→ **The data**
■ ■ ■

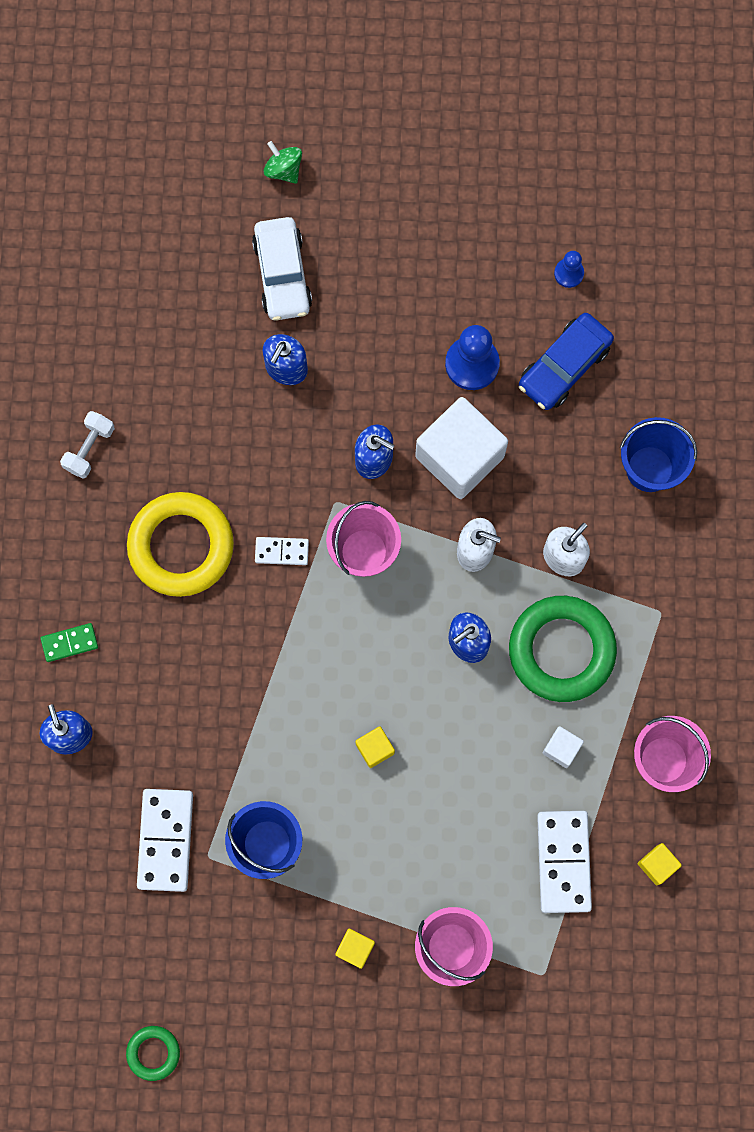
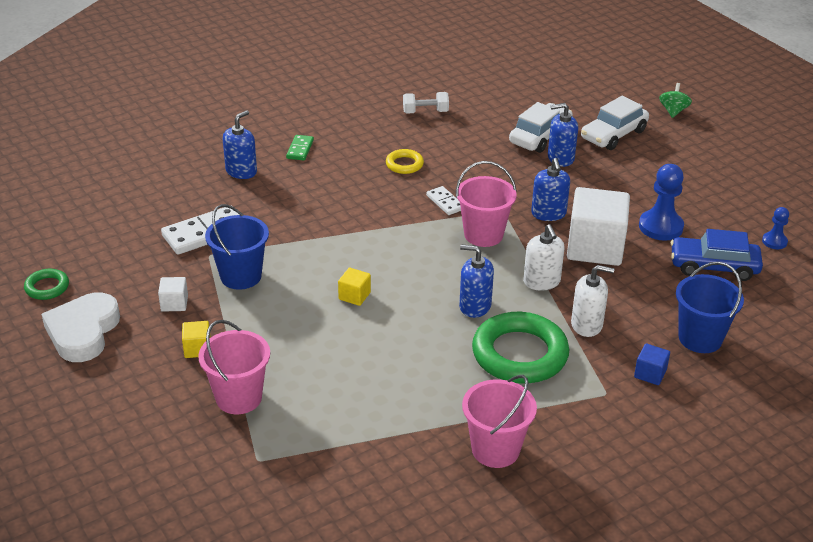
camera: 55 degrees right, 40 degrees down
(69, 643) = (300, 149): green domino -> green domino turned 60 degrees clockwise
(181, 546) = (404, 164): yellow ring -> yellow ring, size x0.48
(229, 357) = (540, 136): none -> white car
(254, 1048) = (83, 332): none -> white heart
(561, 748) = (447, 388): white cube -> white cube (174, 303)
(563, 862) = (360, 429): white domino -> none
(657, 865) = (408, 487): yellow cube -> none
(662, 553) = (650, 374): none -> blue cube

■ ■ ■

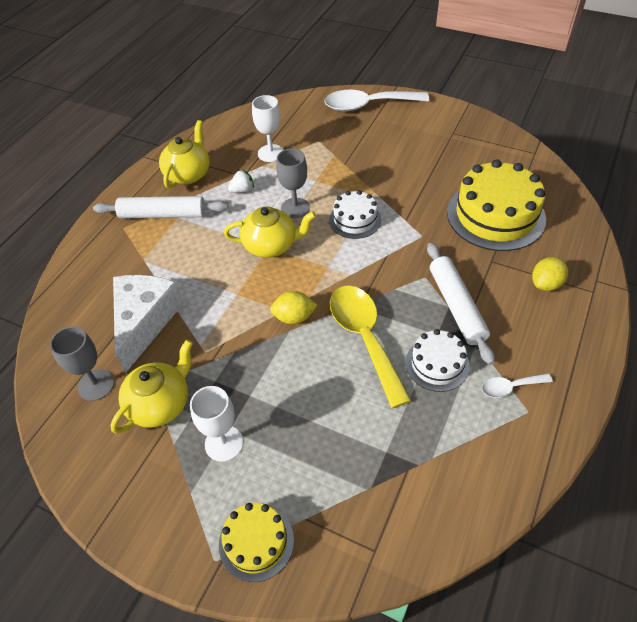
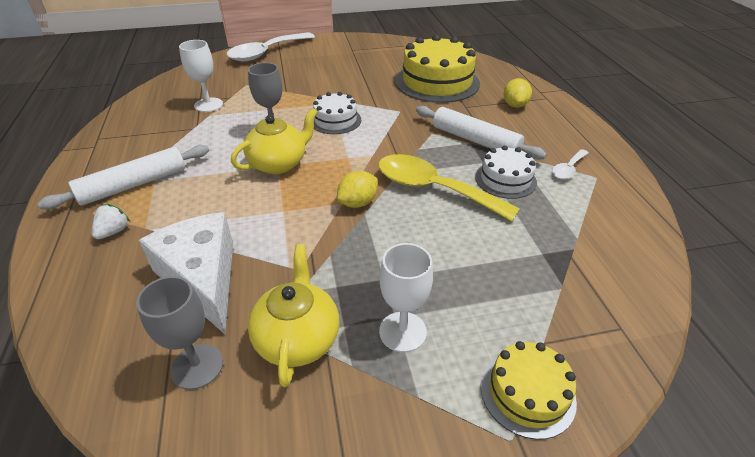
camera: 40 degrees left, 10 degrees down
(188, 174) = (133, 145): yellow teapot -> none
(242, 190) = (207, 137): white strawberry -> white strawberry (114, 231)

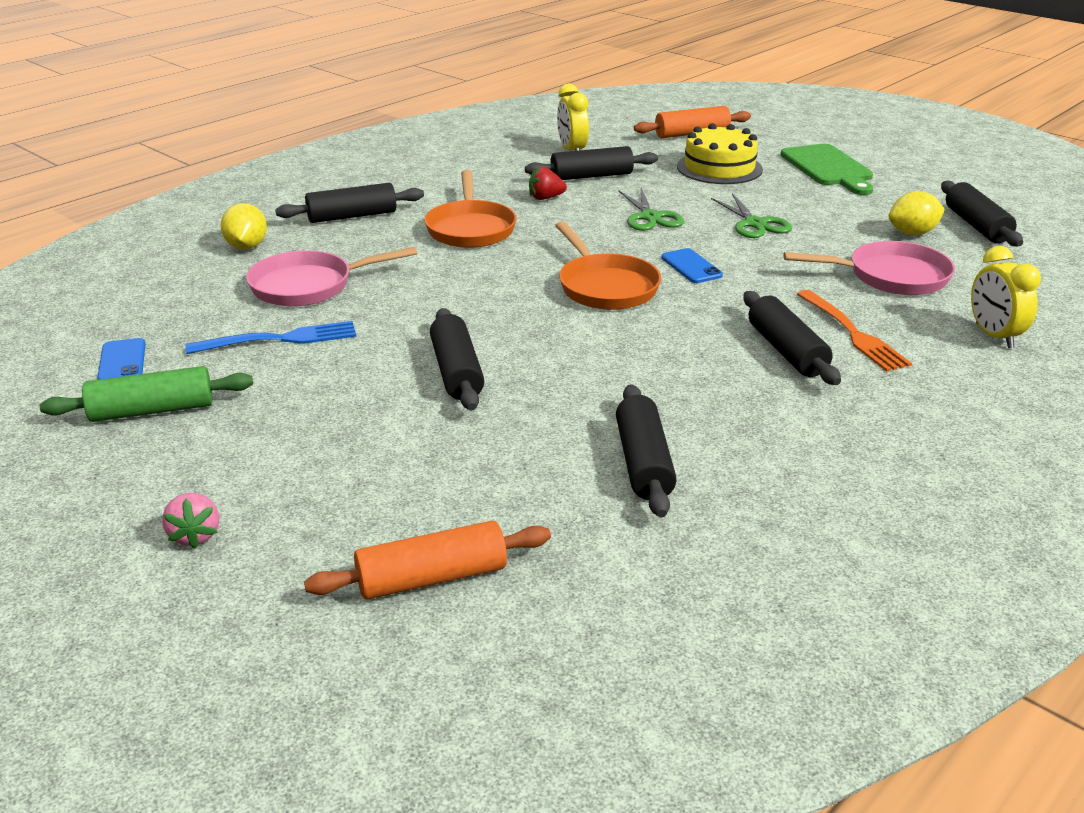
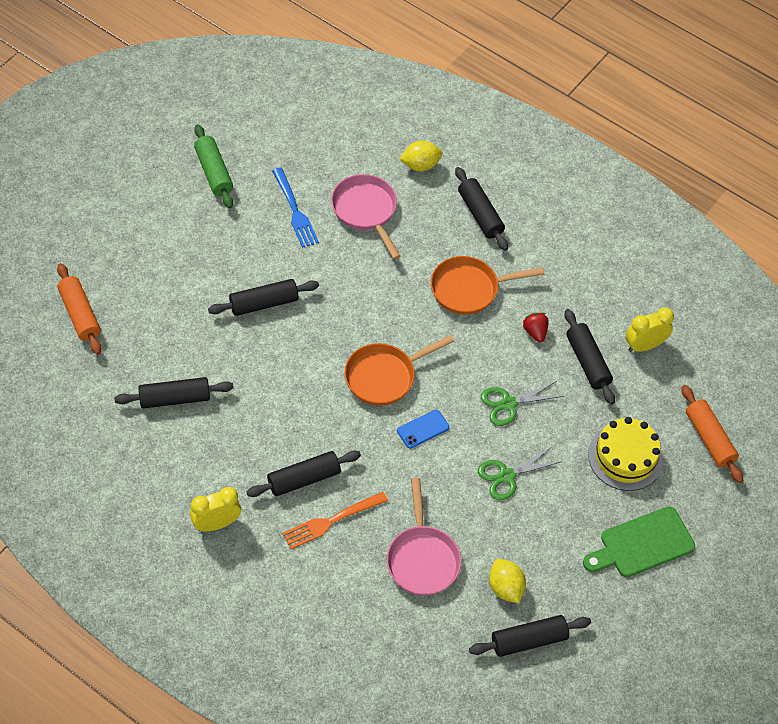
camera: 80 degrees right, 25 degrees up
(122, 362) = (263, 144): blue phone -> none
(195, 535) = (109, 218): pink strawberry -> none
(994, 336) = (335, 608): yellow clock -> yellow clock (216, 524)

■ ■ ■

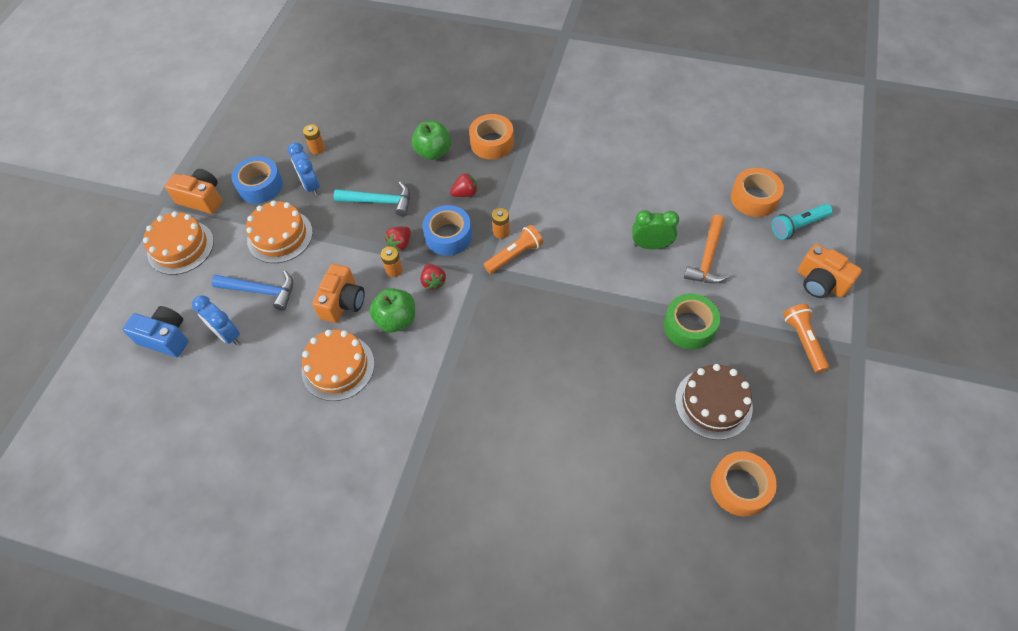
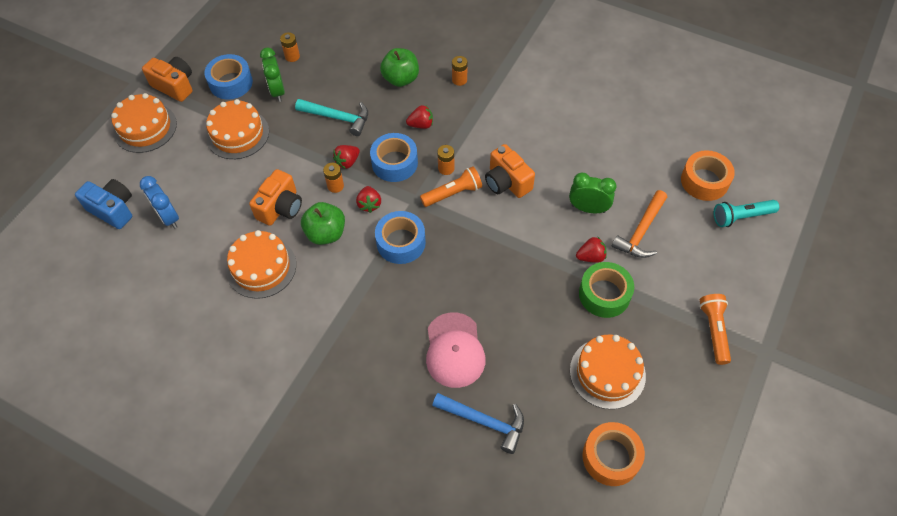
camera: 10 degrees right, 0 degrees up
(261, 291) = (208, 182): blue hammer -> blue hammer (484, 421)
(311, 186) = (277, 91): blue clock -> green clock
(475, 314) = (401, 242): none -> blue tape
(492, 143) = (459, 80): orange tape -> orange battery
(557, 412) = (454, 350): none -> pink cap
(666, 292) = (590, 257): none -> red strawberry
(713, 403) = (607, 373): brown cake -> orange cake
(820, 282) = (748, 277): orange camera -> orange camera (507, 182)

■ ■ ■

→ **How to complete this task**
What is needed is an exact copy of the lines above, from the one containing "(122, 362) = (263, 144): blue phone -> none" through the one containing "(994, 336) = (335, 608): yellow", with nothing added.

→ **Written solution**
(122, 362) = (263, 144): blue phone -> none
(195, 535) = (109, 218): pink strawberry -> none
(994, 336) = (335, 608): yellow clock -> yellow clock (216, 524)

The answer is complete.